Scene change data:

***

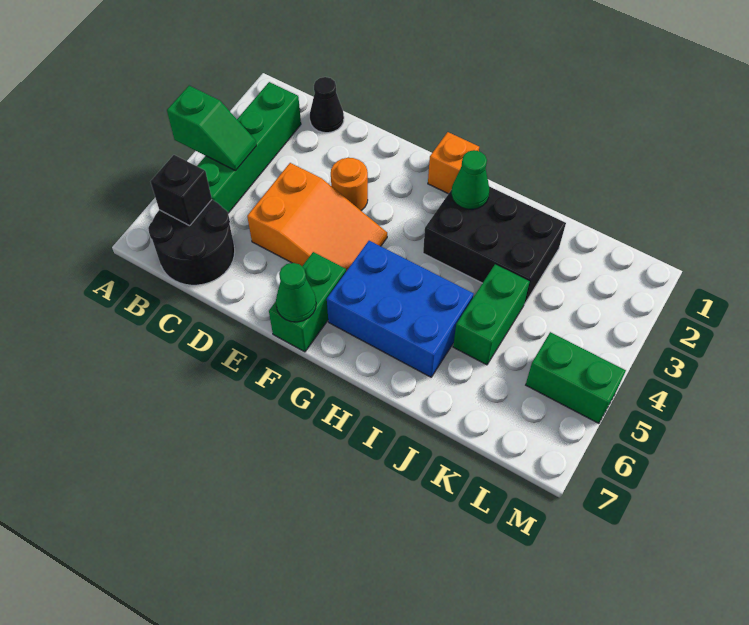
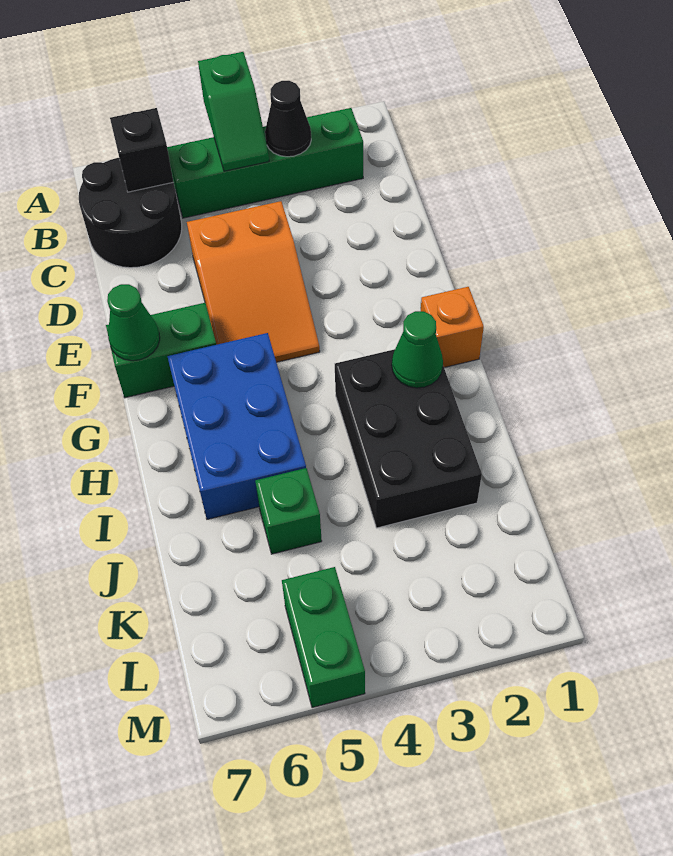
black 1x1 cone [310,77,344,133] -> black 1x1 cone moved to [265,81,311,157]
orange 1x1 round brick [331,158,368,211] -> none
green 1x2 brick [453,264,530,365] -> green 1x1 brick [255,468,322,554]

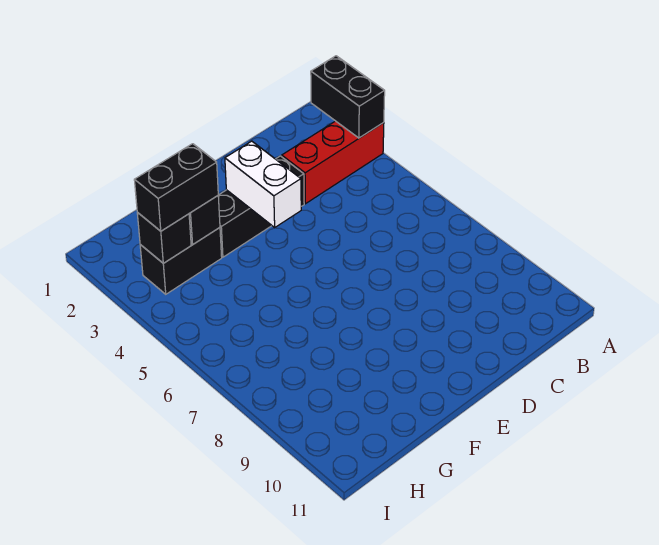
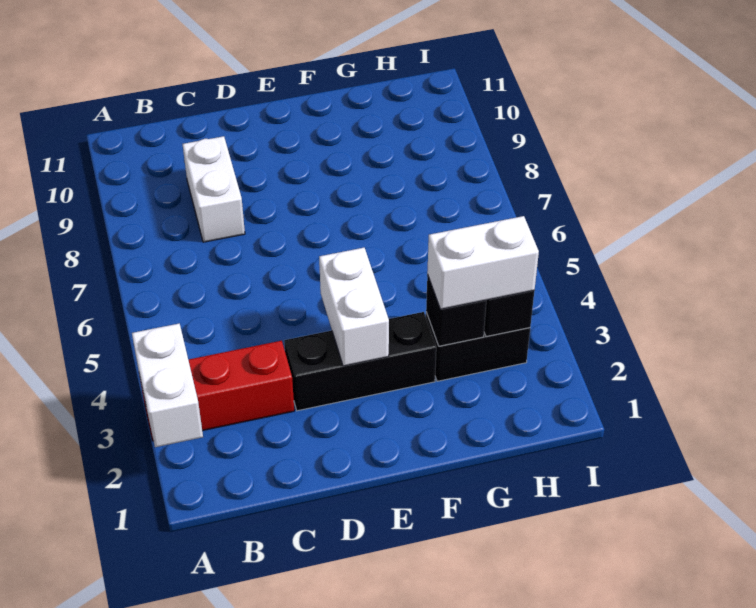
black 1x2 brick [311,56,385,138] -> white 1x2 brick [132,323,203,447]
none -> white 1x2 brick [183,136,245,242]
black 1x2 brick [134,144,218,231] -> white 1x2 brick [427,216,539,309]

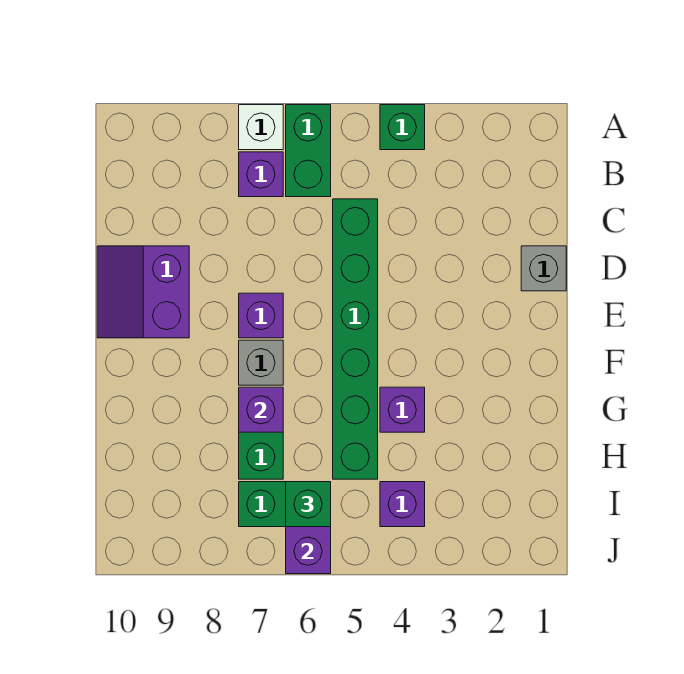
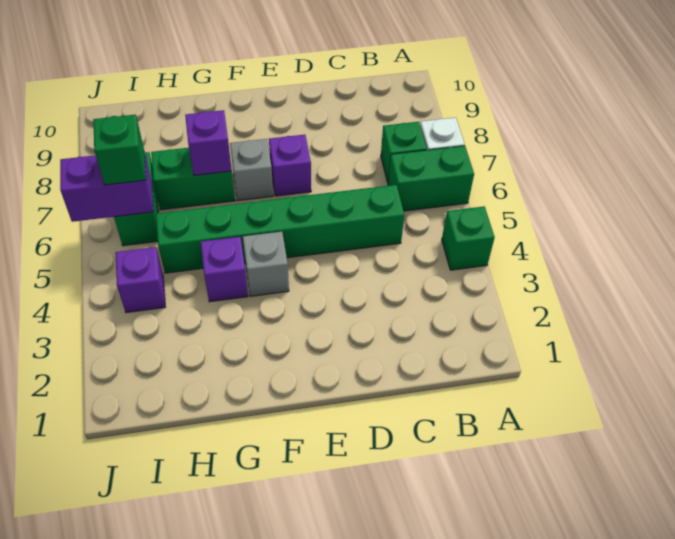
purple 1x1 brick [239,152,283,197] -> green 1x1 brick [381,122,427,182]
grey 1x1 brick [521,246,566,291] -> grey 1x1 brick moved to [243,232,289,296]
purple 2x2 slope [97,246,189,338] -> none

***

= What you should do =
Where in the records above does the word "brick" appear? Copy each line that holds it.

= Answer to this task =
orange 1x1 round brick [331,158,368,211] -> none
green 1x2 brick [453,264,530,365] -> green 1x1 brick [255,468,322,554]
black 1x2 brick [311,56,385,138] -> white 1x2 brick [132,323,203,447]
none -> white 1x2 brick [183,136,245,242]
black 1x2 brick [134,144,218,231] -> white 1x2 brick [427,216,539,309]
purple 1x1 brick [239,152,283,197] -> green 1x1 brick [381,122,427,182]
grey 1x1 brick [521,246,566,291] -> grey 1x1 brick moved to [243,232,289,296]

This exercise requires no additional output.